An exact copy of the data is required, with no pictures in it.

◆ **Given data**:
((
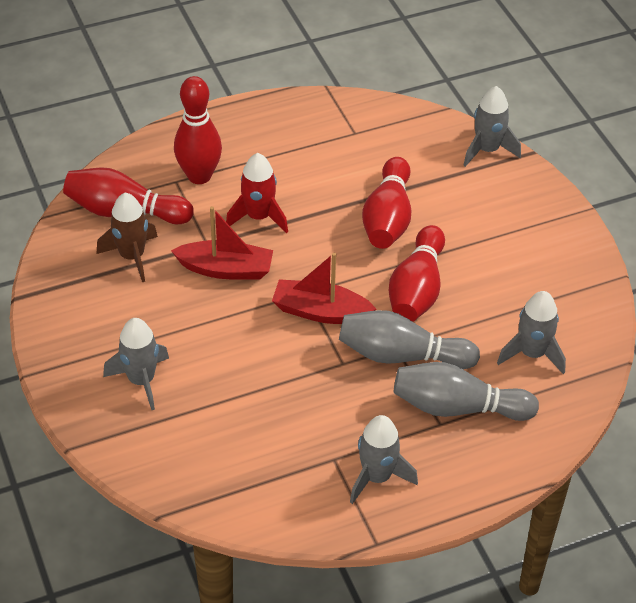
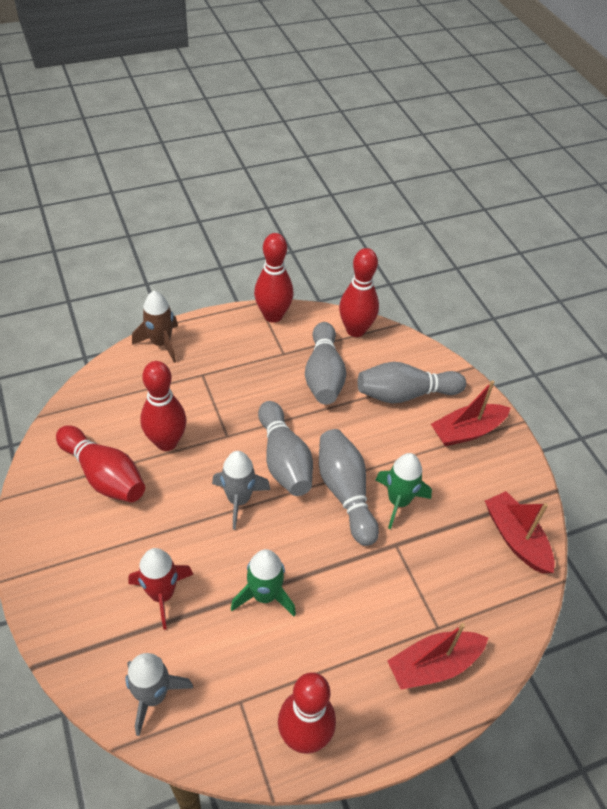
green rocket: 0 -> 2
grey bowling pin: 2 -> 4
grey rocket: 4 -> 2
red boat: 2 -> 3
red bowling pin: 4 -> 5

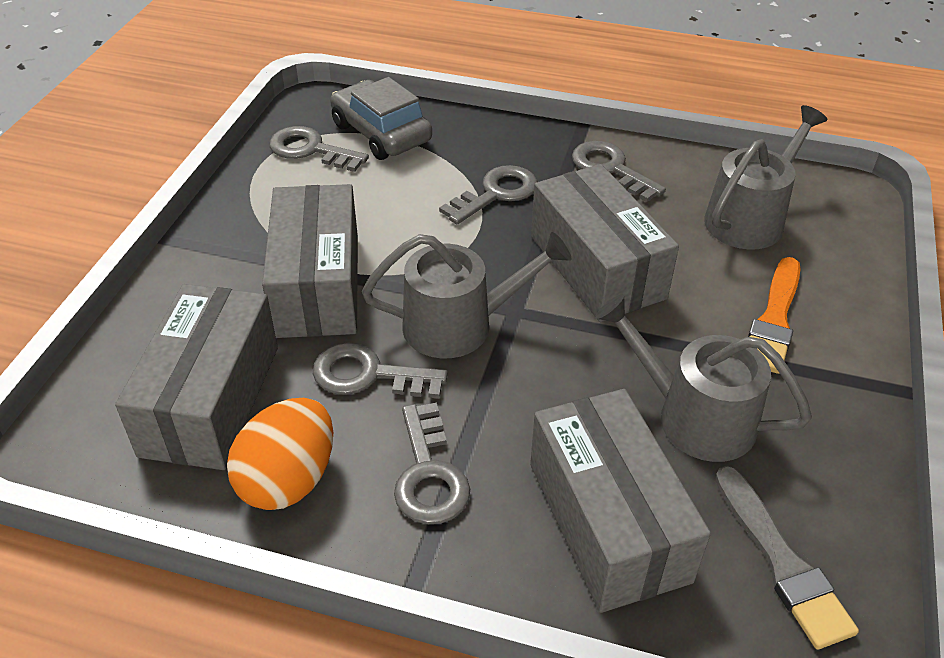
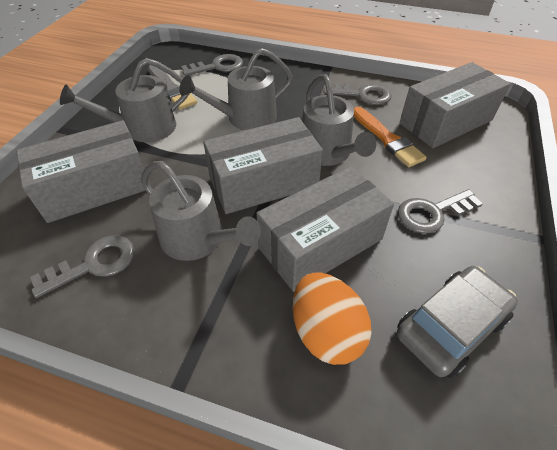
grey key: 5 -> 4
grey watering can: 3 -> 4

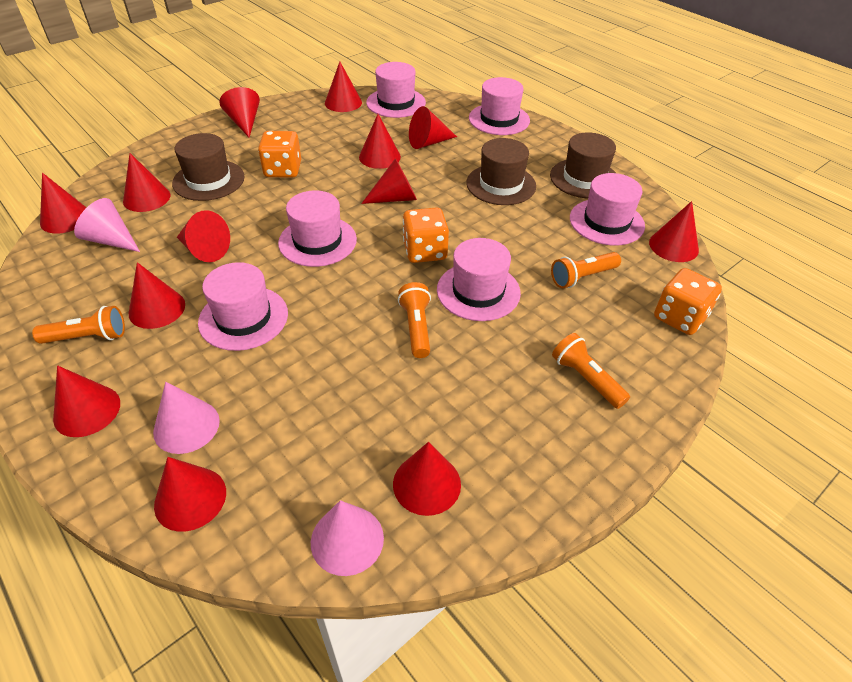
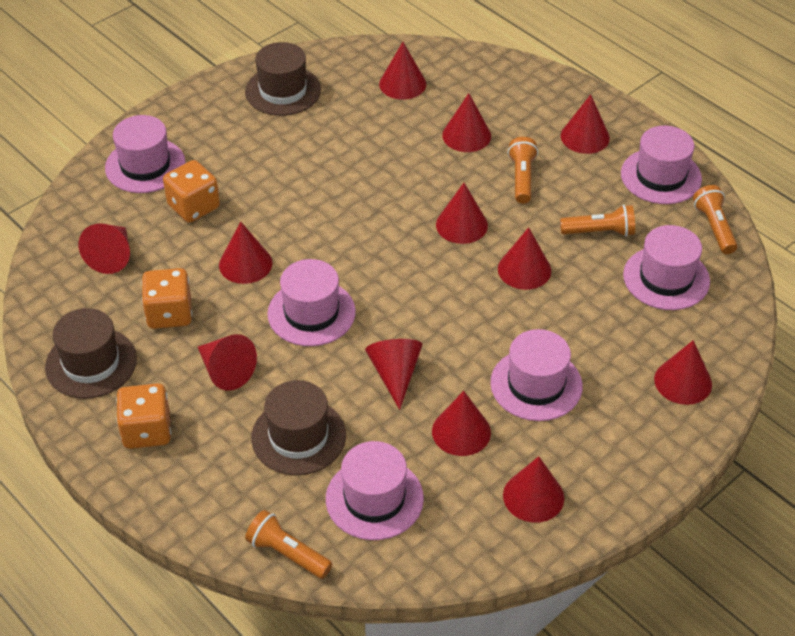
pink cone: 3 -> 0
red cone: 13 -> 12

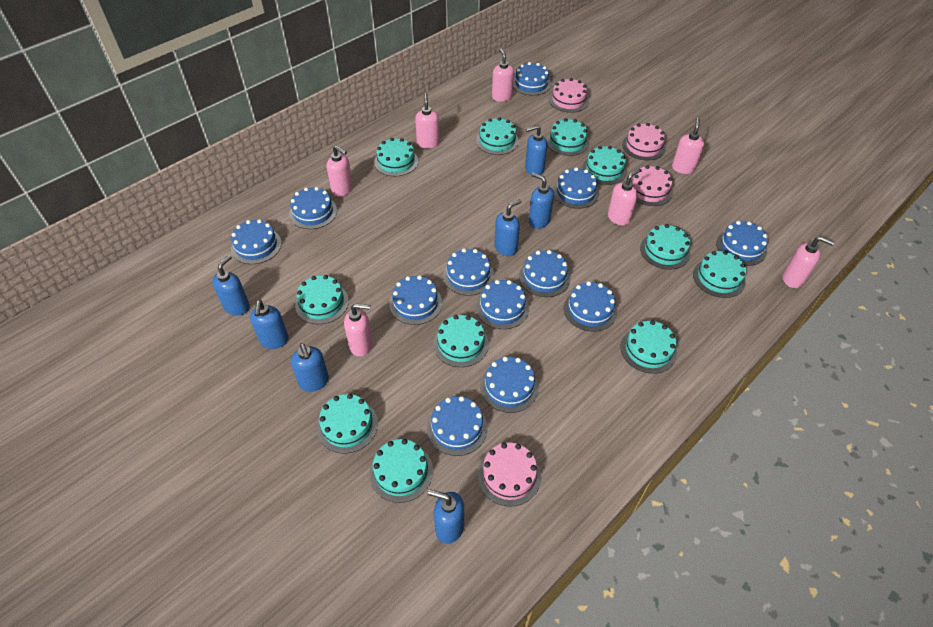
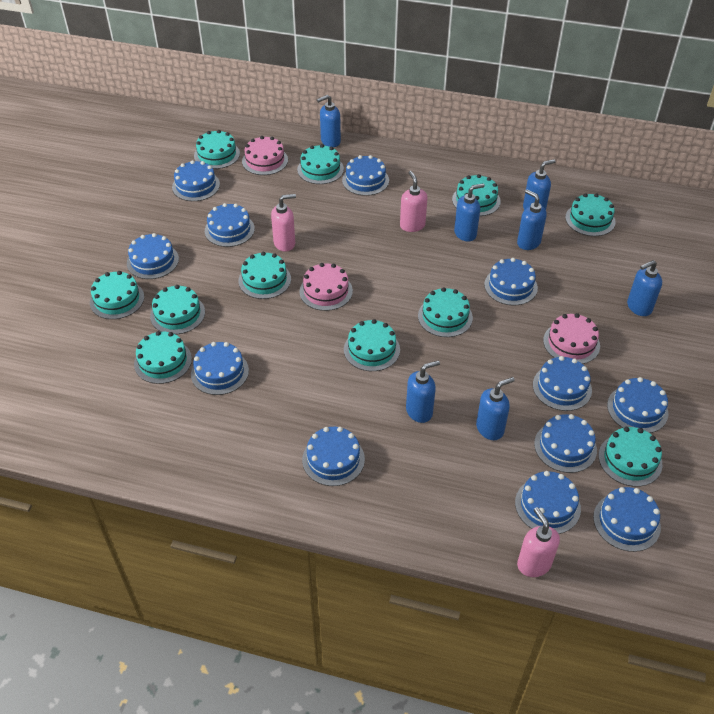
pink cake: 4 -> 3
pink soap dispenser: 7 -> 3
))
◆ **Exercise result**:
green rocket: 0 -> 2
grey bowling pin: 2 -> 4
grey rocket: 4 -> 2
red boat: 2 -> 3
red bowling pin: 4 -> 5

grey key: 5 -> 4
grey watering can: 3 -> 4

pink cone: 3 -> 0
red cone: 13 -> 12

pink cake: 4 -> 3
pink soap dispenser: 7 -> 3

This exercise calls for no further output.